*DESCRIPTION OF THE TASK*
Each line from the one that has "purple round brick" through the end of the entries below must be written out exactly; leave out all other lines.

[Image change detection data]
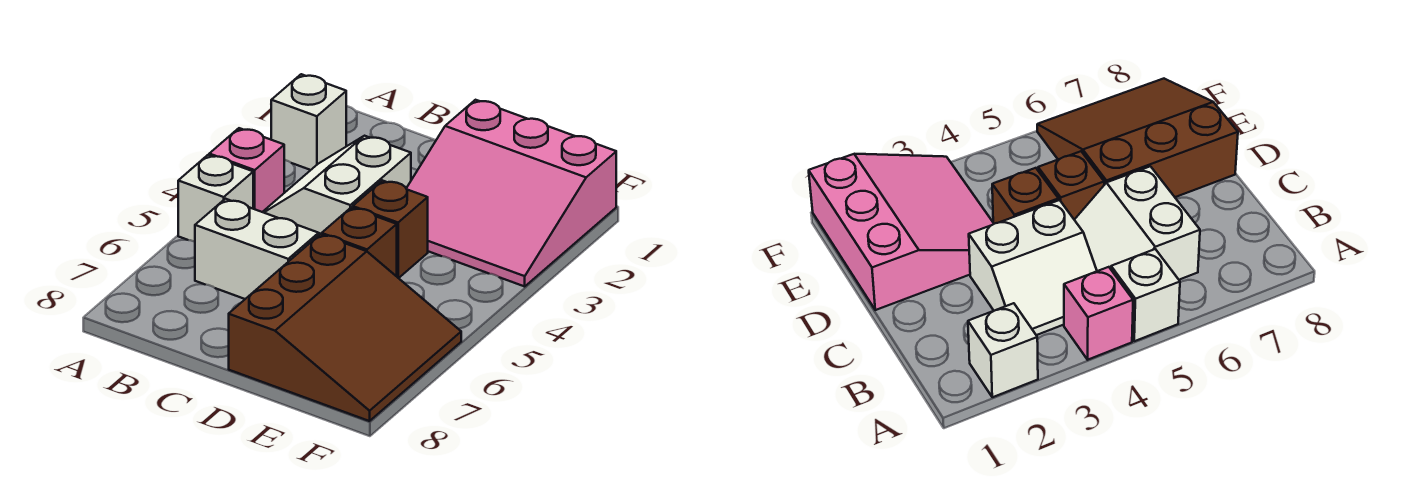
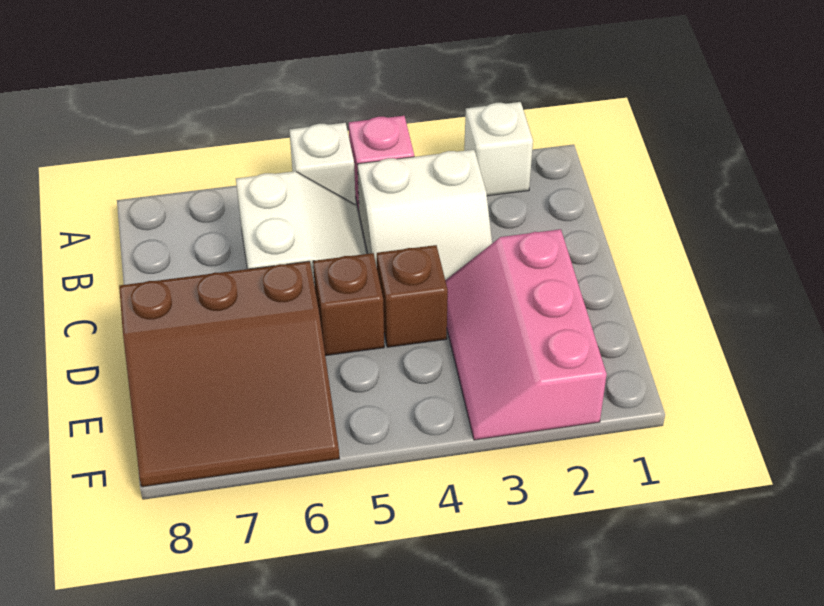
white slope B3:C4 level 1 top C -> white slope B3:C4 level 1 top B
pink slope D1:F3 level 1 top 1 -> pink slope D2:F3 level 1 top 2

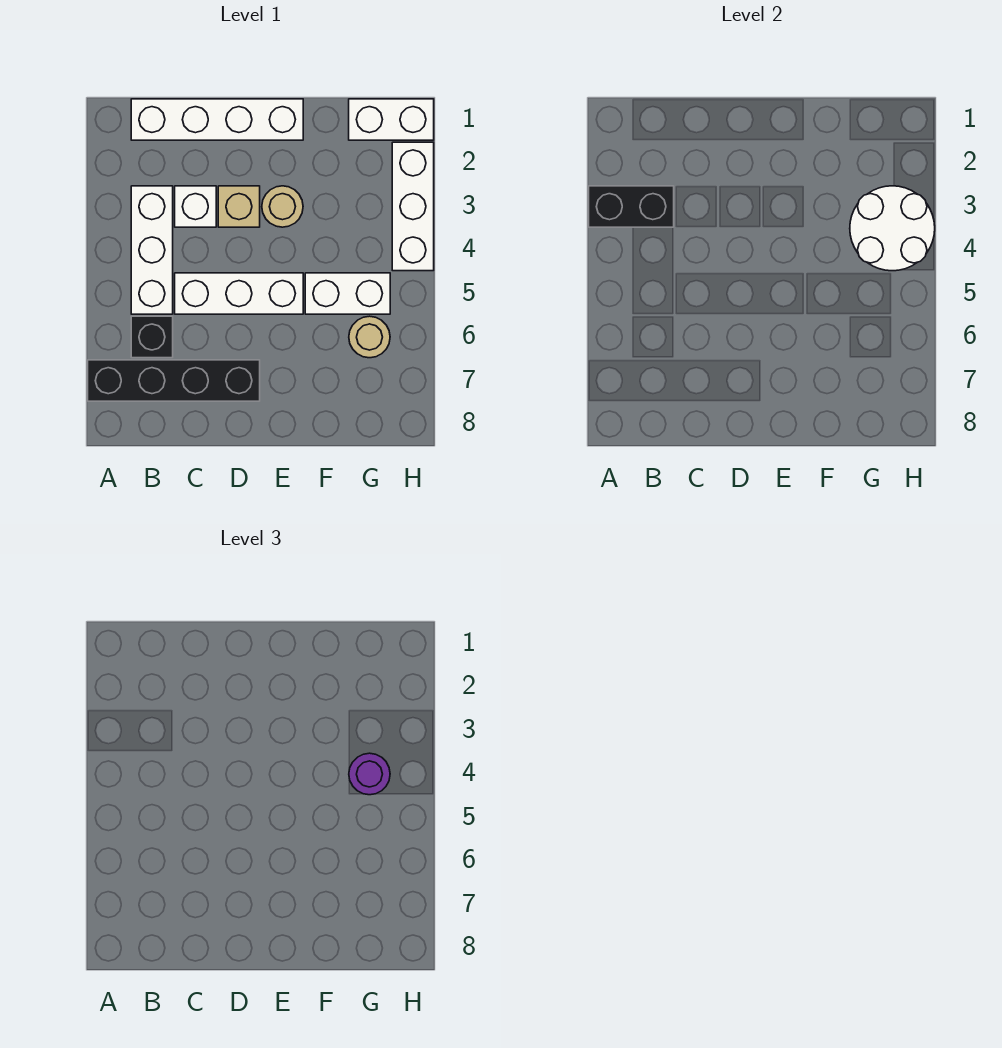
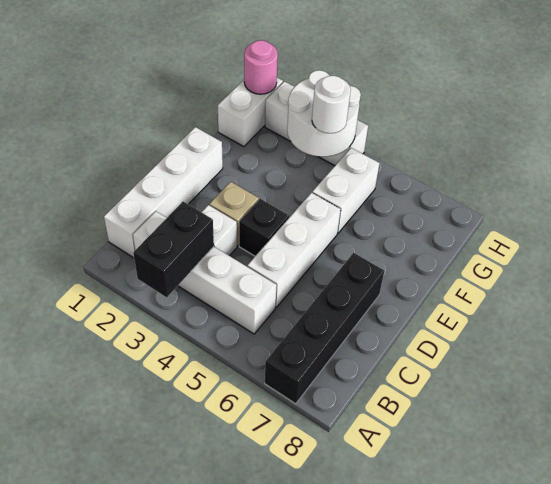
white brick B3:B5 level 1 -> white brick B2:B5 level 1
black brick B6 level 1 -> black brick D4 level 1
tan round brick E3 level 1 -> none
purple round brick G4 level 3 -> white round brick G4 level 3
tan round brick G6 level 1 -> none
none -> pink round brick H1 level 2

*EXERCISE OUTPUT*
purple round brick G4 level 3 -> white round brick G4 level 3
tan round brick G6 level 1 -> none
none -> pink round brick H1 level 2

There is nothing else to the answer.